▶ DATA TO EXAMINE:
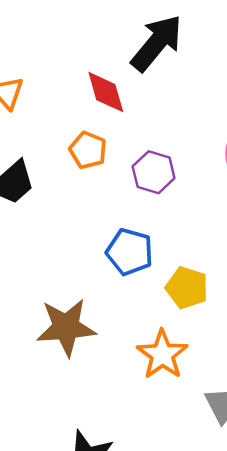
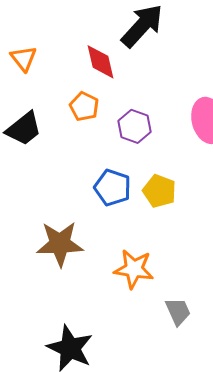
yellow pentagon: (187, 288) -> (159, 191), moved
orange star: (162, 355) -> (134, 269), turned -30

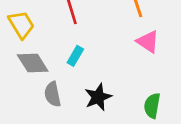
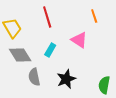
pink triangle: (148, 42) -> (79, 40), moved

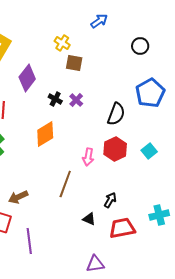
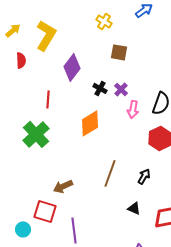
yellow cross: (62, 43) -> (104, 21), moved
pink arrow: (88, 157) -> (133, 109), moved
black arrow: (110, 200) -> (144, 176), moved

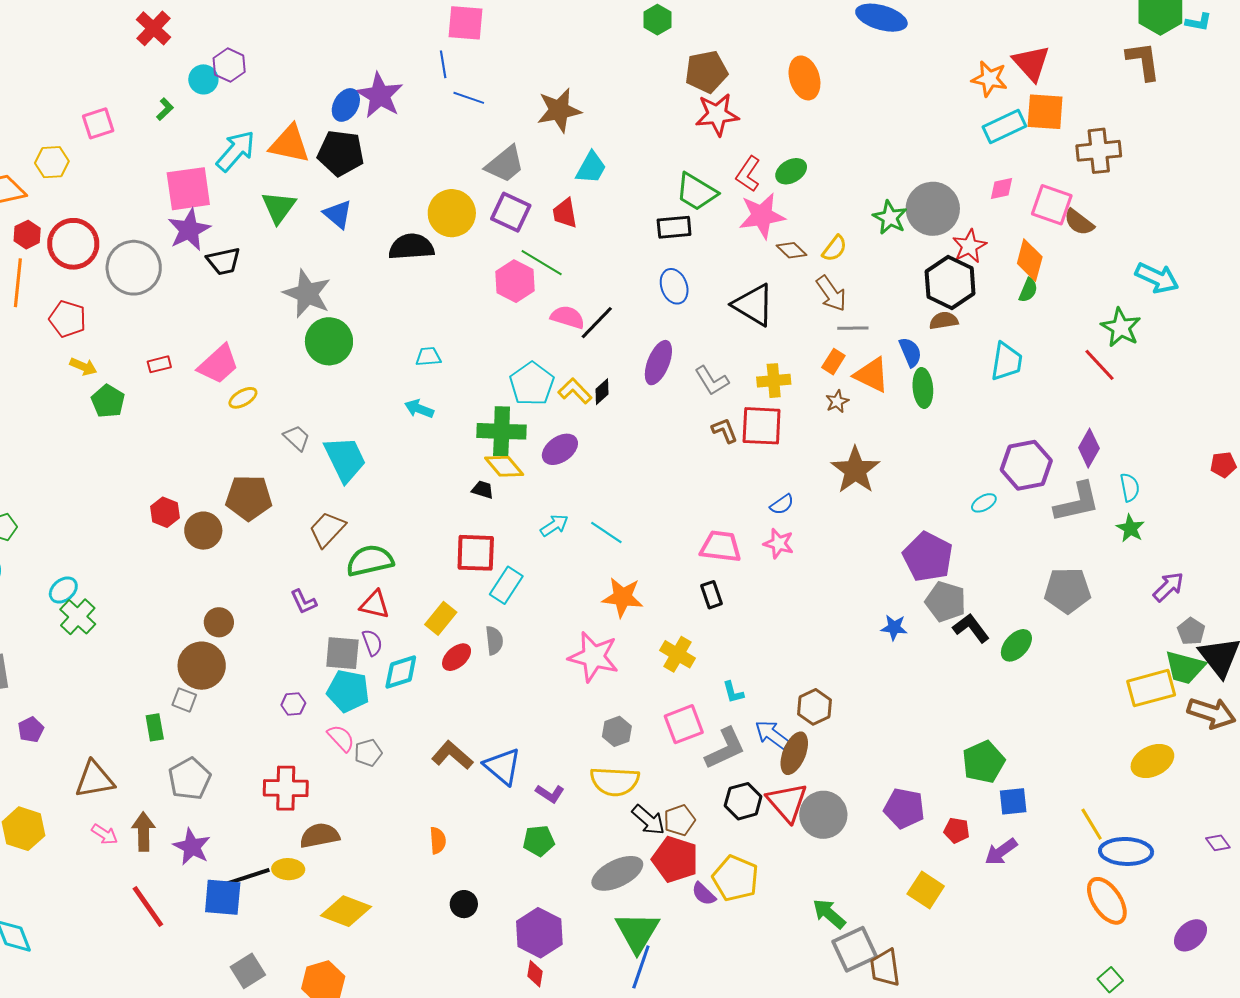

▶ EXERCISE PROMPT:
Working through the entries above, copy every line in which "yellow" is found.

▶ FINISHED EXERCISE:
yellow pentagon: (187, 288) -> (159, 191), moved
yellow cross: (62, 43) -> (104, 21), moved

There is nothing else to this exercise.